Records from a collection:
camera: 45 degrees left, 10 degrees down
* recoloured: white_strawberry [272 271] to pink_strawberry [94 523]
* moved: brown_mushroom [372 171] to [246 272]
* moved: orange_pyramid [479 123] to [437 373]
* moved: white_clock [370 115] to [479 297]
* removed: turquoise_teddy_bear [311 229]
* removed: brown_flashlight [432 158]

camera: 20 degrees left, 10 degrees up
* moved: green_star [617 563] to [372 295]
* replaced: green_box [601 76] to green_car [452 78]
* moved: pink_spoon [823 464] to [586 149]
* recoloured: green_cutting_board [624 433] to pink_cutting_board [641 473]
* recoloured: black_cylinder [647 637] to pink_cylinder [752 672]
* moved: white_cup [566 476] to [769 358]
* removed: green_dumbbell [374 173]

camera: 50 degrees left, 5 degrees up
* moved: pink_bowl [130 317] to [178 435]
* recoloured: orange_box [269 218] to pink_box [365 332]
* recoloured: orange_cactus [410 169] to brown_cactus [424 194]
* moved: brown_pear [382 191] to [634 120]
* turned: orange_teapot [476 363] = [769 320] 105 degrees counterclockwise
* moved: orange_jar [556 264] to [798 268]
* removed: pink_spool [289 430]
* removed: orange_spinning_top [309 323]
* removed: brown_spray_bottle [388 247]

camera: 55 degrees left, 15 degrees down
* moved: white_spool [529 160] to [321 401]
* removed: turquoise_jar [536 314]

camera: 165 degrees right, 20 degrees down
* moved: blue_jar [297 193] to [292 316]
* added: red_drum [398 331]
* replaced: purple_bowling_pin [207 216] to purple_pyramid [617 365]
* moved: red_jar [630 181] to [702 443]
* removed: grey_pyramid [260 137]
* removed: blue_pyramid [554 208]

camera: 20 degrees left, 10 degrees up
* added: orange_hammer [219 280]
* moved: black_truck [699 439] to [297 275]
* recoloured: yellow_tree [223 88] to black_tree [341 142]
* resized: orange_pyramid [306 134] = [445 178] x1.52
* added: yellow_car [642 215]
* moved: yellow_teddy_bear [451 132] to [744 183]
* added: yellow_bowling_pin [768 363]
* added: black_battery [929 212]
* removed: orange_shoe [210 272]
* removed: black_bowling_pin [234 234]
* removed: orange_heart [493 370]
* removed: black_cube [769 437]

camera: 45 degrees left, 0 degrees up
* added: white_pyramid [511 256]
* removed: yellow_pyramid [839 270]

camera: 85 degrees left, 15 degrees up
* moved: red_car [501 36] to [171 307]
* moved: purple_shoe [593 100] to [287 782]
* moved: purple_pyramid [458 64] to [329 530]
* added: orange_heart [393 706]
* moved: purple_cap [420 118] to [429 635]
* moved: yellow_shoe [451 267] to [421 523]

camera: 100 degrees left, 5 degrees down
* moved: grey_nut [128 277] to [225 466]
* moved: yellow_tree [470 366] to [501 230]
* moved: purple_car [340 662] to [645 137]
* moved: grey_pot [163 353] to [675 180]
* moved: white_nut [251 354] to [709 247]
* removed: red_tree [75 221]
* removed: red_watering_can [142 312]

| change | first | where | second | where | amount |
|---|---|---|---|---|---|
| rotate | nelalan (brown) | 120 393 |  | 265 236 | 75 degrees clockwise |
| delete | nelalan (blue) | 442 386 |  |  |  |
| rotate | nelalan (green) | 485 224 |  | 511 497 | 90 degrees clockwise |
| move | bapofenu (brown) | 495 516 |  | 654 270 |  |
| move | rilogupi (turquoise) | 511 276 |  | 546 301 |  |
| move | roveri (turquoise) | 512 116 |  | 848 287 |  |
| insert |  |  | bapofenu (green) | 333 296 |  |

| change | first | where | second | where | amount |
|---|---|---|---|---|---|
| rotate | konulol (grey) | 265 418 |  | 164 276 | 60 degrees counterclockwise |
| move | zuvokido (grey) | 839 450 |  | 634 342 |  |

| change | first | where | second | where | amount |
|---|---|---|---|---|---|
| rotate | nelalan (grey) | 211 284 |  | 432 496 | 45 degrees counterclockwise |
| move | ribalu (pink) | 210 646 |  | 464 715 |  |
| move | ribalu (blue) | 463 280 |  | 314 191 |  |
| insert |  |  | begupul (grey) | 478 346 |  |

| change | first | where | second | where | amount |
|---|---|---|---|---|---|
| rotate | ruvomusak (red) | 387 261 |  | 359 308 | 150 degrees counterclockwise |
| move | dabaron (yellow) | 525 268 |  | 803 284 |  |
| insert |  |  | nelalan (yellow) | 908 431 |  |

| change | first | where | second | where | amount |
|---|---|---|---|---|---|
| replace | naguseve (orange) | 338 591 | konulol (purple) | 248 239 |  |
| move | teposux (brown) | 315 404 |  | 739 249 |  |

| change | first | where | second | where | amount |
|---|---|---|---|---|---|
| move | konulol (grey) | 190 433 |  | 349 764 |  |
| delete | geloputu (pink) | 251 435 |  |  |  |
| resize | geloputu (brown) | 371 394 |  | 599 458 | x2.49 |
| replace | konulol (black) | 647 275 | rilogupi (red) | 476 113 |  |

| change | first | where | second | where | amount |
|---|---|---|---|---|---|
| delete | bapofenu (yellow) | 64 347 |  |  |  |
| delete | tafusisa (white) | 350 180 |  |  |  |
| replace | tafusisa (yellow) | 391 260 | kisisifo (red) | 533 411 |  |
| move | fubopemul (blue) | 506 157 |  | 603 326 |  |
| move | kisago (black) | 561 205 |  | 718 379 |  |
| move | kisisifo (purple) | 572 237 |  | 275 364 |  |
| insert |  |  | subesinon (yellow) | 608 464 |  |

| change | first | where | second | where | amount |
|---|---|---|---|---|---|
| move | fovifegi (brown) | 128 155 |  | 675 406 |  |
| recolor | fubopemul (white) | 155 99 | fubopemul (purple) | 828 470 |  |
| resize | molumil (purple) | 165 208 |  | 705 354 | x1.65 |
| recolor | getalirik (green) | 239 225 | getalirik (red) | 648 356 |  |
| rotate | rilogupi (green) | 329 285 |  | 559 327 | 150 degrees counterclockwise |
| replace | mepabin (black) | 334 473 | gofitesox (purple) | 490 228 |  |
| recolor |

Activity:
Copy out, exactly and alone, the lines of the entries above between the ones holding "90 degrees clockwise |" and "move | roveri", inclusive.

Exercise solution:
| rotate | nelalan (green) | 485 224 |  | 511 497 | 90 degrees clockwise |
| move | bapofenu (brown) | 495 516 |  | 654 270 |  |
| move | rilogupi (turquoise) | 511 276 |  | 546 301 |  |
| move | roveri (turquoise) | 512 116 |  | 848 287 |  |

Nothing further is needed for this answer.